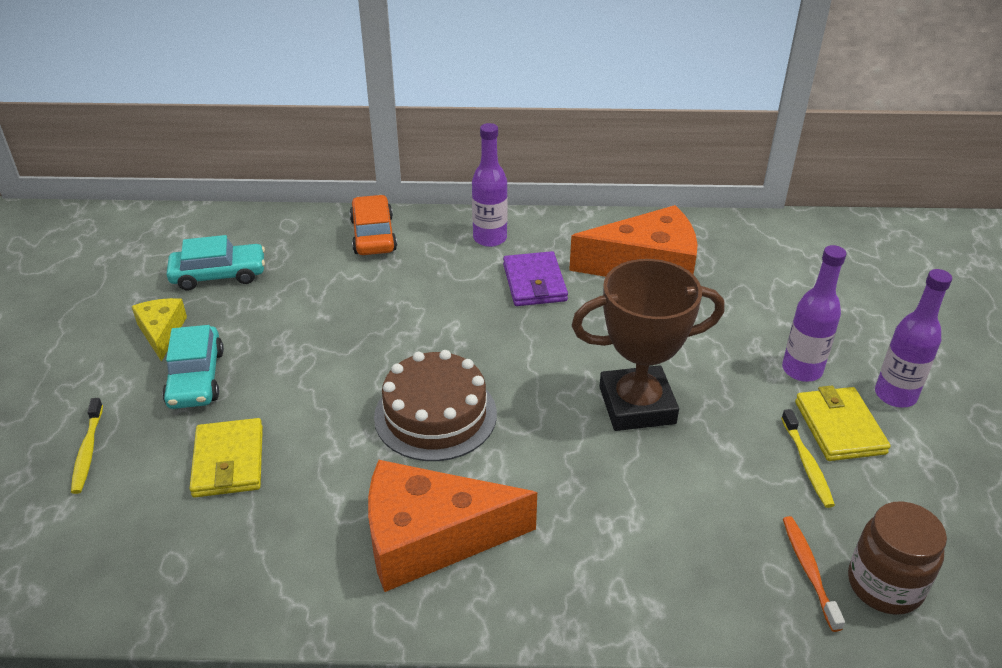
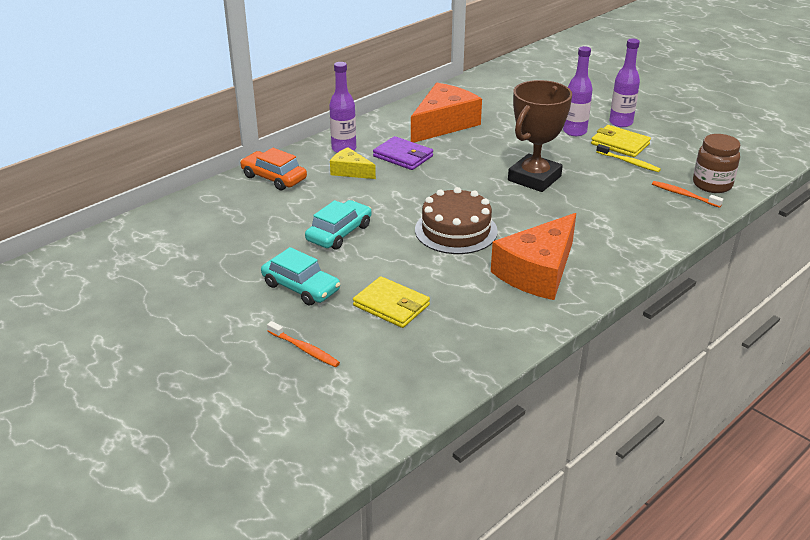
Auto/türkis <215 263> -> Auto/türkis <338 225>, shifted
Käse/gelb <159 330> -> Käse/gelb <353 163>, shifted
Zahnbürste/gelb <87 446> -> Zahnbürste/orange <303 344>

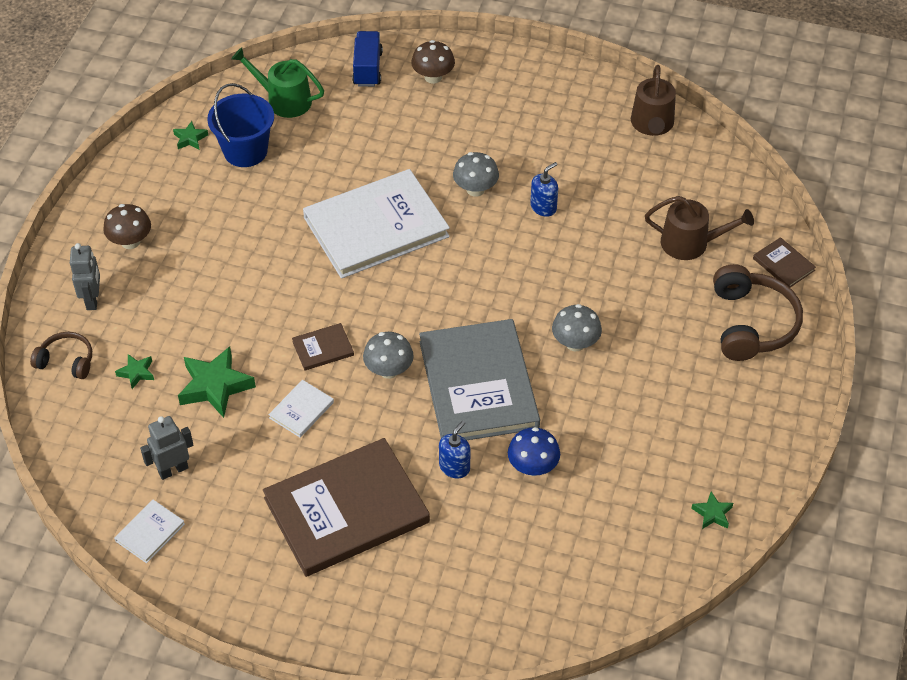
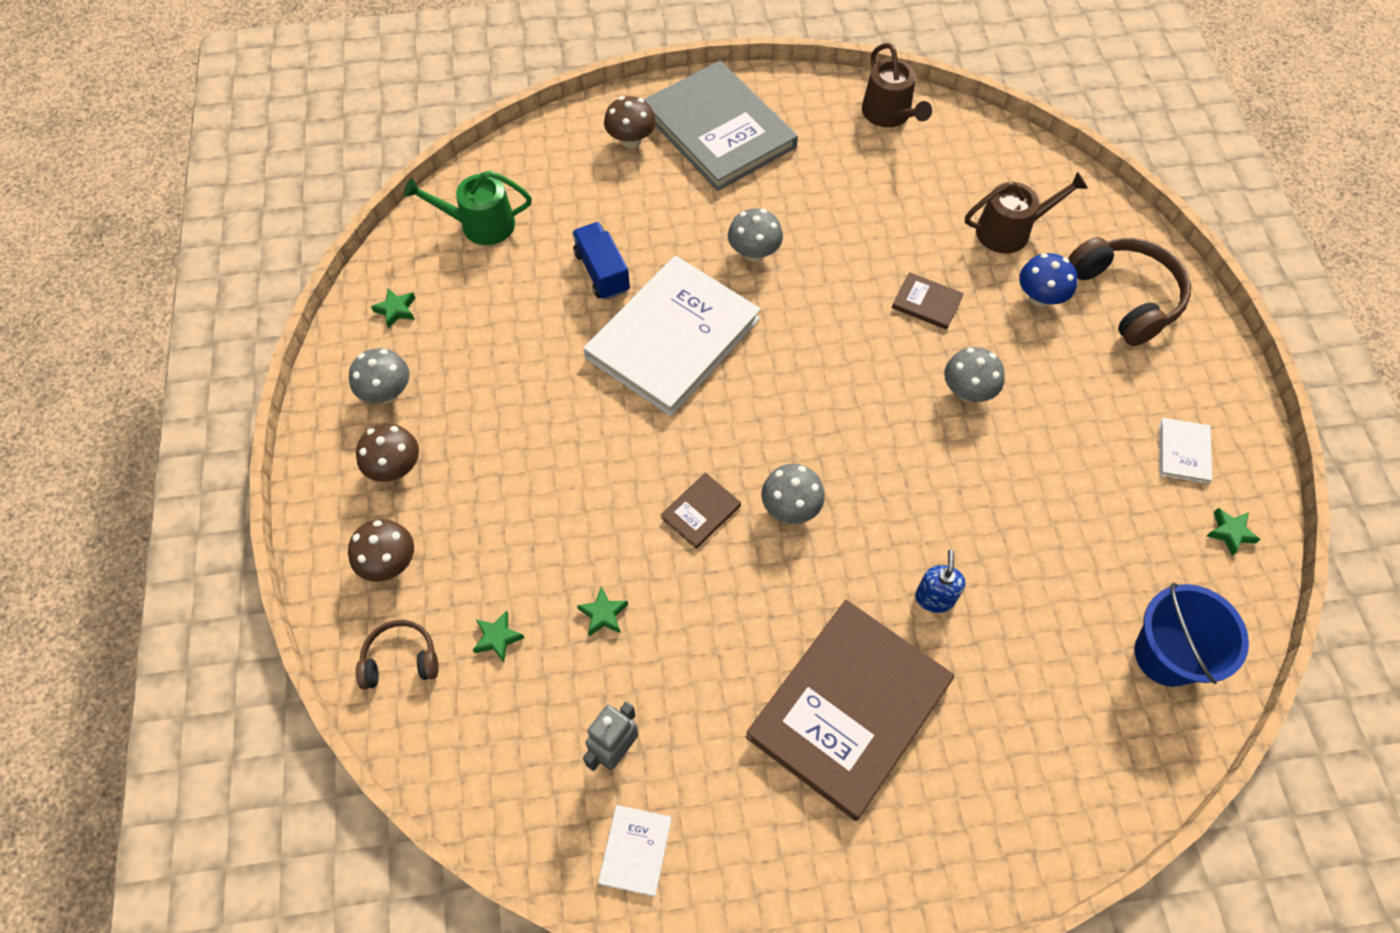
Lastwagen/blau <367 59> -> Lastwagen/blau <601 261>, shifted
Eimer/blau <240 125> -> Eimer/blau <1191 635>, shifted
Seifenspender/blau <544 189> -> none
Buch/braun <784 262> -> Buch/braun <928 301>, shifted
Roboter/grau <85 276> -> Pilz/braun <381 550>
Buch/grau <479 379> -> Buch/grau <720 126>, shifted
Stern/grün <217 382> -> Stern/grün <602 611>, x0.51
Buch/weiß <301 409> -> Buch/weiß <1185 451>, shifted
Pilz/blau <534 451> -> Pilz/blau <1048 280>, shifted
none -> Pilz/grau <379 375>

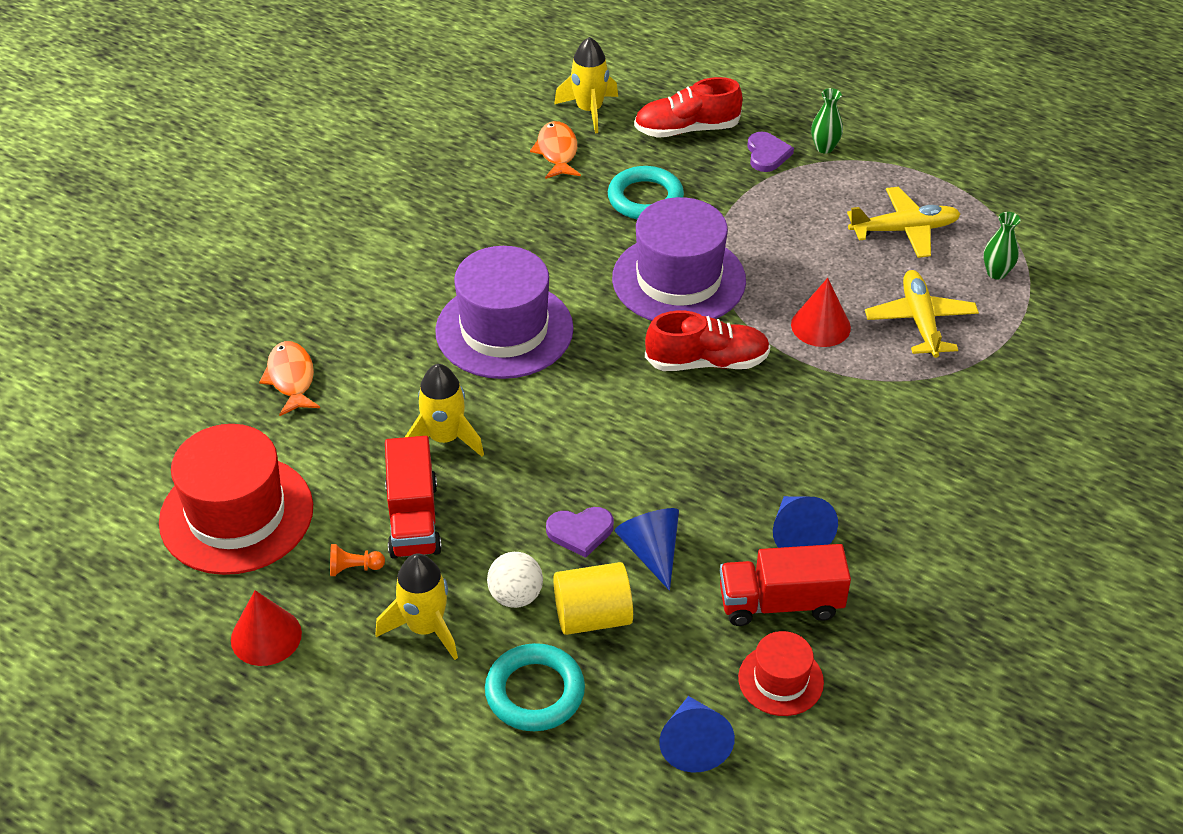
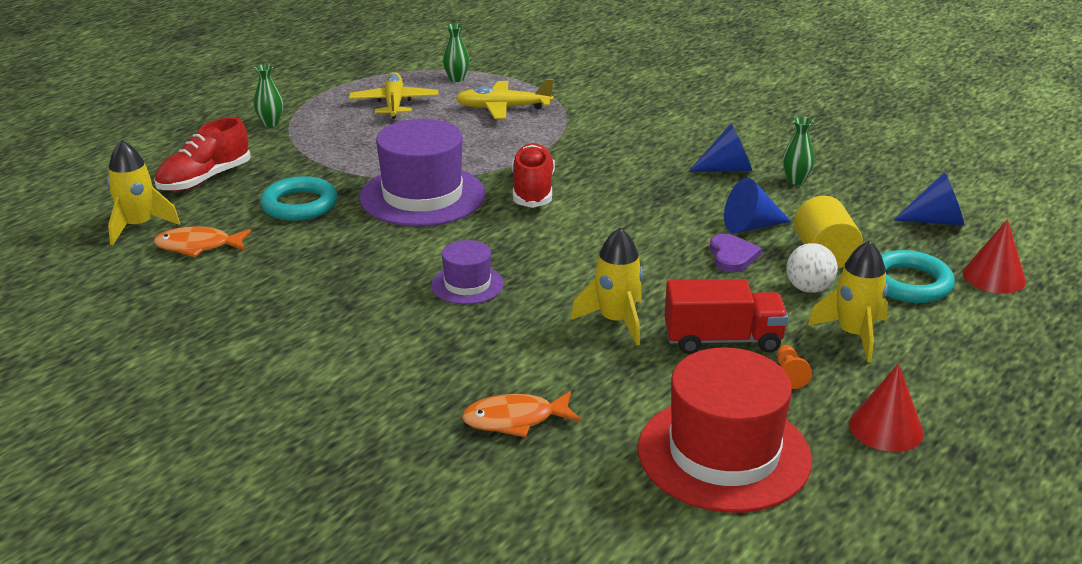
Schuh/rot <688 107> -> Schuh/rot <202 154>, 45 degrees clockwise
Herz/lila <770 152> -> none
Hut/lila <504 312> -> Hut/lila <467 272>, x0.51
Kegel/rot <821 312> -> Kegel/rot <994 256>, shifted
Lastwagen/rot <785 585> -> Vase/grün <799 151>
Hut/rot <781 673> -> none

---

### Task brief
Give back, word for word, the lines from the one with "Zahnbürste/gelb <87 446>" to the end of the records above, and no pictures.

### Result of this exercise
Zahnbürste/gelb <87 446> -> Zahnbürste/orange <303 344>

Lastwagen/blau <367 59> -> Lastwagen/blau <601 261>, shifted
Eimer/blau <240 125> -> Eimer/blau <1191 635>, shifted
Seifenspender/blau <544 189> -> none
Buch/braun <784 262> -> Buch/braun <928 301>, shifted
Roboter/grau <85 276> -> Pilz/braun <381 550>
Buch/grau <479 379> -> Buch/grau <720 126>, shifted
Stern/grün <217 382> -> Stern/grün <602 611>, x0.51
Buch/weiß <301 409> -> Buch/weiß <1185 451>, shifted
Pilz/blau <534 451> -> Pilz/blau <1048 280>, shifted
none -> Pilz/grau <379 375>

Schuh/rot <688 107> -> Schuh/rot <202 154>, 45 degrees clockwise
Herz/lila <770 152> -> none
Hut/lila <504 312> -> Hut/lila <467 272>, x0.51
Kegel/rot <821 312> -> Kegel/rot <994 256>, shifted
Lastwagen/rot <785 585> -> Vase/grün <799 151>
Hut/rot <781 673> -> none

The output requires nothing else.